(Records contained in a dataset)
↓
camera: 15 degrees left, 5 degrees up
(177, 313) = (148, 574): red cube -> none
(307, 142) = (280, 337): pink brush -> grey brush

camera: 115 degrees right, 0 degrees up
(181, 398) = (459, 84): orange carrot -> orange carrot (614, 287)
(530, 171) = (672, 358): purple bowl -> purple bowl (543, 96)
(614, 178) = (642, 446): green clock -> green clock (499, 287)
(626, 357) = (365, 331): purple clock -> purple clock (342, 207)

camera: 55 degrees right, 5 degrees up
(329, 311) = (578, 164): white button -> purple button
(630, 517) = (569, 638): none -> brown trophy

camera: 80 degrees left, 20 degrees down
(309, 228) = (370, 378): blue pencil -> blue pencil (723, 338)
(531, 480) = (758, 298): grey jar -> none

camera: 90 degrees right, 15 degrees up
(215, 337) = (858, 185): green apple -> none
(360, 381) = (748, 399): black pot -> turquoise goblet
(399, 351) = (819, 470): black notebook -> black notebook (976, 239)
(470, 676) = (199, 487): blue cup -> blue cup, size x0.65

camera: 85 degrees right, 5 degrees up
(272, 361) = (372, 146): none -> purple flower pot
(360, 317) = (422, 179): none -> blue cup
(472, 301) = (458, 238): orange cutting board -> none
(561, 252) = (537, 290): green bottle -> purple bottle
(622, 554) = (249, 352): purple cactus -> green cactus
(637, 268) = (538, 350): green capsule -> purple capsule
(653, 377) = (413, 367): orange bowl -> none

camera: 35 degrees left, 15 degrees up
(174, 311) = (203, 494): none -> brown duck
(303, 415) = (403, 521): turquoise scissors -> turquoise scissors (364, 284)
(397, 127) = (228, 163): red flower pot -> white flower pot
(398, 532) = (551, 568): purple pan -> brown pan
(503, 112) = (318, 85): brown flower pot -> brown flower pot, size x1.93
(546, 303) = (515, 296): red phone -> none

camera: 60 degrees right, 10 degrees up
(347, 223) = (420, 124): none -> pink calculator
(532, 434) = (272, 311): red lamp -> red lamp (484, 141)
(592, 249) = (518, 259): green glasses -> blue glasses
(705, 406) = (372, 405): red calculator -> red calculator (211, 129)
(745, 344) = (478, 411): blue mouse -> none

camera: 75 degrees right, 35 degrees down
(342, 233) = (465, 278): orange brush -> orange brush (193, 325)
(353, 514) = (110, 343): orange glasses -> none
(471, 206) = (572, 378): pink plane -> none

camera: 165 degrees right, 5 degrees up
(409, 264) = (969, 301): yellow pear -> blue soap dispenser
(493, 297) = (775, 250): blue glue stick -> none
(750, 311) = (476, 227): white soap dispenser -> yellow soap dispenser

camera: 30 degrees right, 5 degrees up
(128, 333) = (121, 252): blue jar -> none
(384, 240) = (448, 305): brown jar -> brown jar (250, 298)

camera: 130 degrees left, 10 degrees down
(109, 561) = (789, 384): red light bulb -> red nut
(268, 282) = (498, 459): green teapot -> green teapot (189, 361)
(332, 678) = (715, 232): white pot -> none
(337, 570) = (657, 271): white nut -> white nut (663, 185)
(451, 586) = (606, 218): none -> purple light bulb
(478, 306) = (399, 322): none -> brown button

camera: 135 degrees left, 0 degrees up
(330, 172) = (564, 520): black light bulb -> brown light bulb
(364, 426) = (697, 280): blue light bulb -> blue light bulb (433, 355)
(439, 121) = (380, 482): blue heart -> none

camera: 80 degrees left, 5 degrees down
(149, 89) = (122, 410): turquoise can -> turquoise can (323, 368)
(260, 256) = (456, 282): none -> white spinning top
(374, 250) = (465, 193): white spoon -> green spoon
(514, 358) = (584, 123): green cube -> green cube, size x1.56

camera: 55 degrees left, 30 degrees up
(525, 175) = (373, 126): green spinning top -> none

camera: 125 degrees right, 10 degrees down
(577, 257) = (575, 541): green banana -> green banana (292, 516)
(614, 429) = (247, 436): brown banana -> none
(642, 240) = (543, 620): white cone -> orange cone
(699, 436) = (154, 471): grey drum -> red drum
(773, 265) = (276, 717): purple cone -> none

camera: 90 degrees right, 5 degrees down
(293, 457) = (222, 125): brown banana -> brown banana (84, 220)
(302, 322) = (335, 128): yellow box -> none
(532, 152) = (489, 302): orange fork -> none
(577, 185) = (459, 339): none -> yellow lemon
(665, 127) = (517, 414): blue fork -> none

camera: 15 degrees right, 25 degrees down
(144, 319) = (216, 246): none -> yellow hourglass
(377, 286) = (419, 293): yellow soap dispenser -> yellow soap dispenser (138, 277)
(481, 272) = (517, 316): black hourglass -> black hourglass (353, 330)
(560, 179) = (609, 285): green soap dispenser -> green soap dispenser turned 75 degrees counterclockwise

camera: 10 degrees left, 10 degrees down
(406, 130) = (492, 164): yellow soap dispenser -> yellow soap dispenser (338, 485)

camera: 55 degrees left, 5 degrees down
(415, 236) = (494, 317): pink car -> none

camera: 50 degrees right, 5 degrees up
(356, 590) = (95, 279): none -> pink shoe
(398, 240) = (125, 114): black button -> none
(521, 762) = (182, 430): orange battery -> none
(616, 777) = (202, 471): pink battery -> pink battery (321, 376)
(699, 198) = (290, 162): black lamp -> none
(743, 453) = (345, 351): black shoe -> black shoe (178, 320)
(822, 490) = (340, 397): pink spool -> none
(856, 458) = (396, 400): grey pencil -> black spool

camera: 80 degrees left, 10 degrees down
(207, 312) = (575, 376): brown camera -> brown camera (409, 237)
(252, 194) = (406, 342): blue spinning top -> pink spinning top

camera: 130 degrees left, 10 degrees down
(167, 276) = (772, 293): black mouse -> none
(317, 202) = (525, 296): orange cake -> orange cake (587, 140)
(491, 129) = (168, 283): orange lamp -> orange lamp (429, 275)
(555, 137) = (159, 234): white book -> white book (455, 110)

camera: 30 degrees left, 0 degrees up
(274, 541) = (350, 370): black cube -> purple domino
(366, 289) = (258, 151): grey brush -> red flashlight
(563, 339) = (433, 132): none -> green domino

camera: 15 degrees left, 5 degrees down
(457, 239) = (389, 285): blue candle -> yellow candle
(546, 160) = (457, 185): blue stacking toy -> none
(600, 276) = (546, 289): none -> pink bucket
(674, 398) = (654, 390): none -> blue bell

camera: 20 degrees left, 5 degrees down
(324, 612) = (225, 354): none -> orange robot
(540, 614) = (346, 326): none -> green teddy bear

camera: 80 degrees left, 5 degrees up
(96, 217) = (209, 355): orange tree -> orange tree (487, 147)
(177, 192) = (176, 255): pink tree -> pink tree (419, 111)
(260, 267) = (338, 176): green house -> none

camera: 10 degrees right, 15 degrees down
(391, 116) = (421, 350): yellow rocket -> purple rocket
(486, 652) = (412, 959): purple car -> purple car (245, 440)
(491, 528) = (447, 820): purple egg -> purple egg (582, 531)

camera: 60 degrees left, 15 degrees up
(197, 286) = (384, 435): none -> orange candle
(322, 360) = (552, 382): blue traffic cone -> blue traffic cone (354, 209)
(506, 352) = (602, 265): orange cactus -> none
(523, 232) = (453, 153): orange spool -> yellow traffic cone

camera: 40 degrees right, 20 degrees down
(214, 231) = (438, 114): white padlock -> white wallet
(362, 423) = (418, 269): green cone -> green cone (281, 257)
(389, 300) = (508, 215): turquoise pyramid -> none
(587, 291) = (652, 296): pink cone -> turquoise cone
↑
=== What is expected ===
Please output each record exactly as it appears above.

=== Solved problem ===
camera: 15 degrees left, 5 degrees up
(177, 313) = (148, 574): red cube -> none
(307, 142) = (280, 337): pink brush -> grey brush

camera: 115 degrees right, 0 degrees up
(181, 398) = (459, 84): orange carrot -> orange carrot (614, 287)
(530, 171) = (672, 358): purple bowl -> purple bowl (543, 96)
(614, 178) = (642, 446): green clock -> green clock (499, 287)
(626, 357) = (365, 331): purple clock -> purple clock (342, 207)

camera: 55 degrees right, 5 degrees up
(329, 311) = (578, 164): white button -> purple button
(630, 517) = (569, 638): none -> brown trophy

camera: 80 degrees left, 20 degrees down
(309, 228) = (370, 378): blue pencil -> blue pencil (723, 338)
(531, 480) = (758, 298): grey jar -> none

camera: 90 degrees right, 15 degrees up
(215, 337) = (858, 185): green apple -> none
(360, 381) = (748, 399): black pot -> turquoise goblet
(399, 351) = (819, 470): black notebook -> black notebook (976, 239)
(470, 676) = (199, 487): blue cup -> blue cup, size x0.65

camera: 85 degrees right, 5 degrees up
(272, 361) = (372, 146): none -> purple flower pot
(360, 317) = (422, 179): none -> blue cup
(472, 301) = (458, 238): orange cutting board -> none
(561, 252) = (537, 290): green bottle -> purple bottle
(622, 554) = (249, 352): purple cactus -> green cactus
(637, 268) = (538, 350): green capsule -> purple capsule
(653, 377) = (413, 367): orange bowl -> none

camera: 35 degrees left, 15 degrees up
(174, 311) = (203, 494): none -> brown duck
(303, 415) = (403, 521): turquoise scissors -> turquoise scissors (364, 284)
(397, 127) = (228, 163): red flower pot -> white flower pot
(398, 532) = (551, 568): purple pan -> brown pan
(503, 112) = (318, 85): brown flower pot -> brown flower pot, size x1.93
(546, 303) = (515, 296): red phone -> none

camera: 60 degrees right, 10 degrees up
(347, 223) = (420, 124): none -> pink calculator
(532, 434) = (272, 311): red lamp -> red lamp (484, 141)
(592, 249) = (518, 259): green glasses -> blue glasses
(705, 406) = (372, 405): red calculator -> red calculator (211, 129)
(745, 344) = (478, 411): blue mouse -> none

camera: 75 degrees right, 35 degrees down
(342, 233) = (465, 278): orange brush -> orange brush (193, 325)
(353, 514) = (110, 343): orange glasses -> none
(471, 206) = (572, 378): pink plane -> none

camera: 165 degrees right, 5 degrees up
(409, 264) = (969, 301): yellow pear -> blue soap dispenser
(493, 297) = (775, 250): blue glue stick -> none
(750, 311) = (476, 227): white soap dispenser -> yellow soap dispenser

camera: 30 degrees right, 5 degrees up
(128, 333) = (121, 252): blue jar -> none
(384, 240) = (448, 305): brown jar -> brown jar (250, 298)

camera: 130 degrees left, 10 degrees down
(109, 561) = (789, 384): red light bulb -> red nut
(268, 282) = (498, 459): green teapot -> green teapot (189, 361)
(332, 678) = (715, 232): white pot -> none
(337, 570) = (657, 271): white nut -> white nut (663, 185)
(451, 586) = (606, 218): none -> purple light bulb
(478, 306) = (399, 322): none -> brown button

camera: 135 degrees left, 0 degrees up
(330, 172) = (564, 520): black light bulb -> brown light bulb
(364, 426) = (697, 280): blue light bulb -> blue light bulb (433, 355)
(439, 121) = (380, 482): blue heart -> none

camera: 80 degrees left, 5 degrees down
(149, 89) = (122, 410): turquoise can -> turquoise can (323, 368)
(260, 256) = (456, 282): none -> white spinning top
(374, 250) = (465, 193): white spoon -> green spoon
(514, 358) = (584, 123): green cube -> green cube, size x1.56

camera: 55 degrees left, 30 degrees up
(525, 175) = (373, 126): green spinning top -> none

camera: 125 degrees right, 10 degrees down
(577, 257) = (575, 541): green banana -> green banana (292, 516)
(614, 429) = (247, 436): brown banana -> none
(642, 240) = (543, 620): white cone -> orange cone
(699, 436) = (154, 471): grey drum -> red drum
(773, 265) = (276, 717): purple cone -> none

camera: 90 degrees right, 5 degrees down
(293, 457) = (222, 125): brown banana -> brown banana (84, 220)
(302, 322) = (335, 128): yellow box -> none
(532, 152) = (489, 302): orange fork -> none
(577, 185) = (459, 339): none -> yellow lemon
(665, 127) = (517, 414): blue fork -> none

camera: 15 degrees right, 25 degrees down
(144, 319) = (216, 246): none -> yellow hourglass
(377, 286) = (419, 293): yellow soap dispenser -> yellow soap dispenser (138, 277)
(481, 272) = (517, 316): black hourglass -> black hourglass (353, 330)
(560, 179) = (609, 285): green soap dispenser -> green soap dispenser turned 75 degrees counterclockwise

camera: 10 degrees left, 10 degrees down
(406, 130) = (492, 164): yellow soap dispenser -> yellow soap dispenser (338, 485)

camera: 55 degrees left, 5 degrees down
(415, 236) = (494, 317): pink car -> none

camera: 50 degrees right, 5 degrees up
(356, 590) = (95, 279): none -> pink shoe
(398, 240) = (125, 114): black button -> none
(521, 762) = (182, 430): orange battery -> none
(616, 777) = (202, 471): pink battery -> pink battery (321, 376)
(699, 198) = (290, 162): black lamp -> none
(743, 453) = (345, 351): black shoe -> black shoe (178, 320)
(822, 490) = (340, 397): pink spool -> none
(856, 458) = (396, 400): grey pencil -> black spool

camera: 80 degrees left, 10 degrees down
(207, 312) = (575, 376): brown camera -> brown camera (409, 237)
(252, 194) = (406, 342): blue spinning top -> pink spinning top

camera: 130 degrees left, 10 degrees down
(167, 276) = (772, 293): black mouse -> none
(317, 202) = (525, 296): orange cake -> orange cake (587, 140)
(491, 129) = (168, 283): orange lamp -> orange lamp (429, 275)
(555, 137) = (159, 234): white book -> white book (455, 110)

camera: 30 degrees left, 0 degrees up
(274, 541) = (350, 370): black cube -> purple domino
(366, 289) = (258, 151): grey brush -> red flashlight
(563, 339) = (433, 132): none -> green domino

camera: 15 degrees left, 5 degrees down
(457, 239) = (389, 285): blue candle -> yellow candle
(546, 160) = (457, 185): blue stacking toy -> none
(600, 276) = (546, 289): none -> pink bucket
(674, 398) = (654, 390): none -> blue bell

camera: 20 degrees left, 5 degrees down
(324, 612) = (225, 354): none -> orange robot
(540, 614) = (346, 326): none -> green teddy bear

camera: 80 degrees left, 5 degrees up
(96, 217) = (209, 355): orange tree -> orange tree (487, 147)
(177, 192) = (176, 255): pink tree -> pink tree (419, 111)
(260, 267) = (338, 176): green house -> none

camera: 10 degrees right, 15 degrees down
(391, 116) = (421, 350): yellow rocket -> purple rocket
(486, 652) = (412, 959): purple car -> purple car (245, 440)
(491, 528) = (447, 820): purple egg -> purple egg (582, 531)

camera: 60 degrees left, 15 degrees up
(197, 286) = (384, 435): none -> orange candle
(322, 360) = (552, 382): blue traffic cone -> blue traffic cone (354, 209)
(506, 352) = (602, 265): orange cactus -> none
(523, 232) = (453, 153): orange spool -> yellow traffic cone

camera: 40 degrees right, 20 degrees down
(214, 231) = (438, 114): white padlock -> white wallet
(362, 423) = (418, 269): green cone -> green cone (281, 257)
(389, 300) = (508, 215): turquoise pyramid -> none
(587, 291) = (652, 296): pink cone -> turquoise cone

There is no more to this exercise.